▶ _TRY IT_
Copy out the listing that follows exactly, dropping every picture.

▶ _DATA EXTRACT_
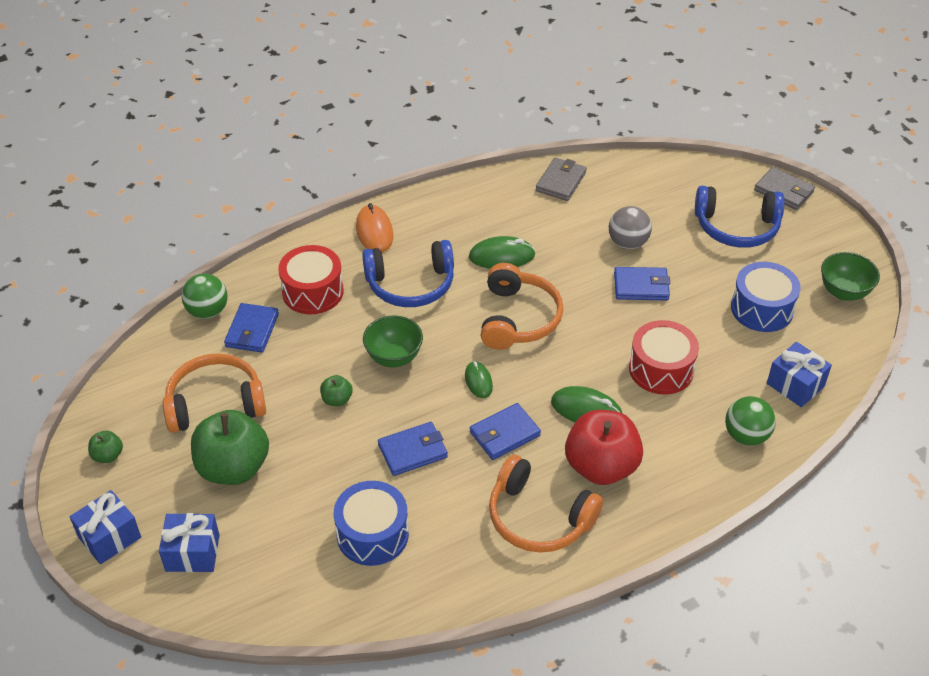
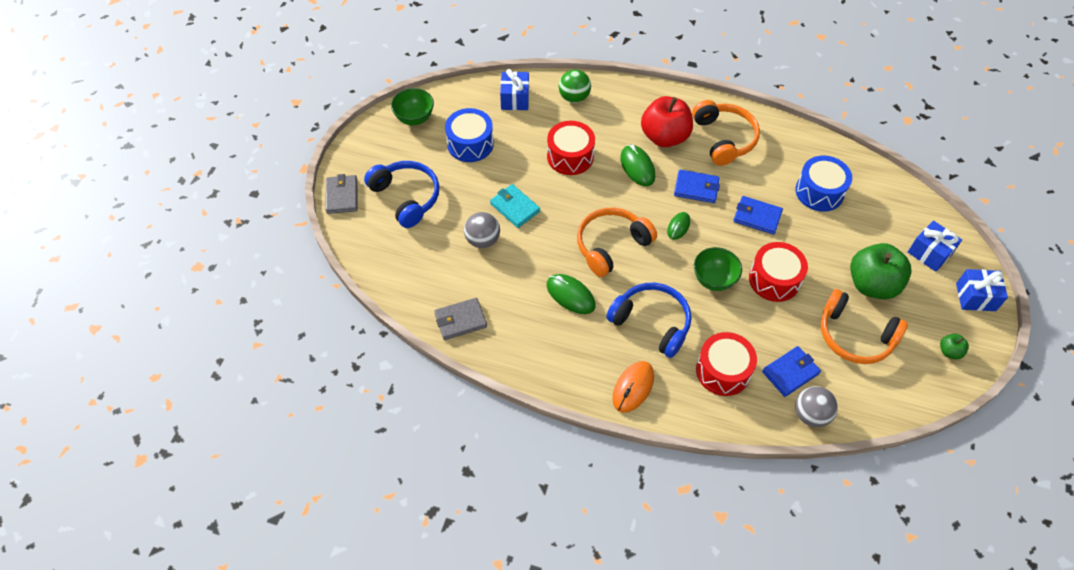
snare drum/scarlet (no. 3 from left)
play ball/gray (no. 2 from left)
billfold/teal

▶ _ANSWER TO THIS PROBLEM_
snare drum/scarlet (no. 3 from left)
play ball/gray (no. 2 from left)
billfold/teal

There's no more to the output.